**Collected data:**
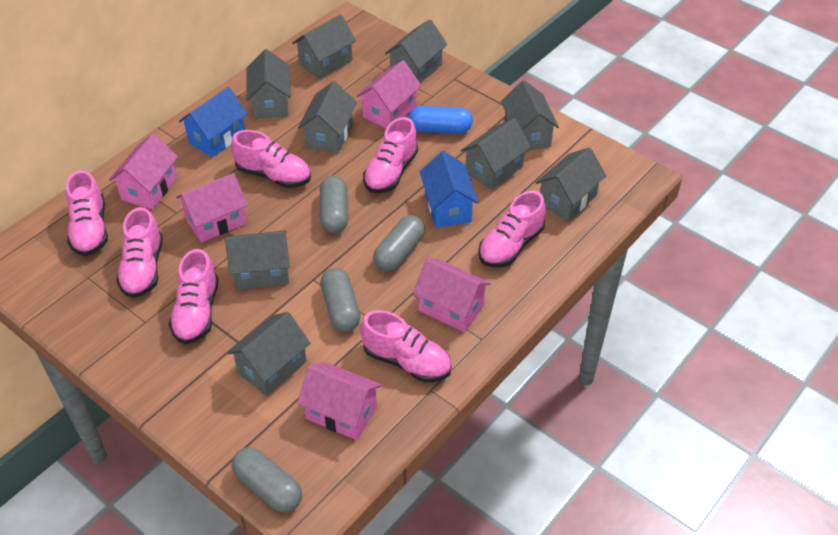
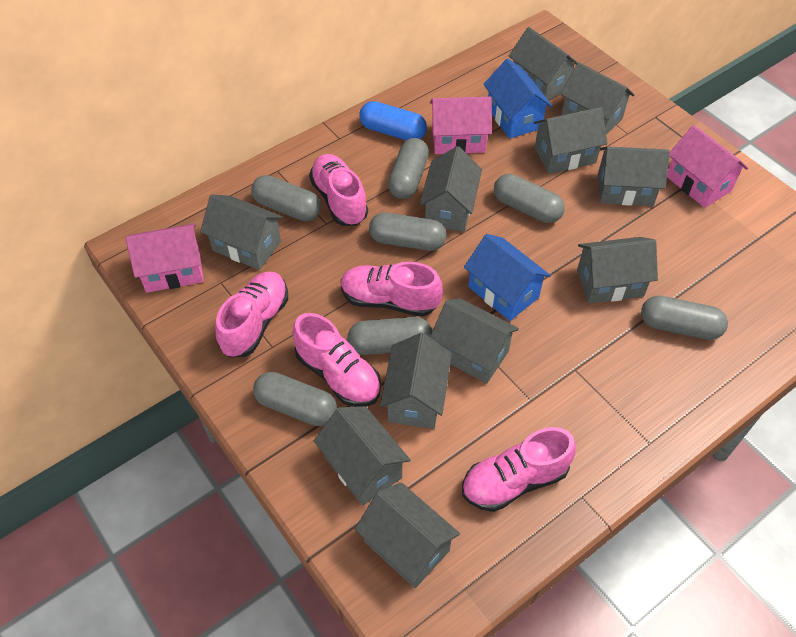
grey capsule: 4 -> 7
grey house: 9 -> 11
pink house: 5 -> 3
pink shoe: 7 -> 5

**Requirement:**
Pictures stay out; the data above is to be returned exactly.

**Worked solution:**
grey capsule: 4 -> 7
grey house: 9 -> 11
pink house: 5 -> 3
pink shoe: 7 -> 5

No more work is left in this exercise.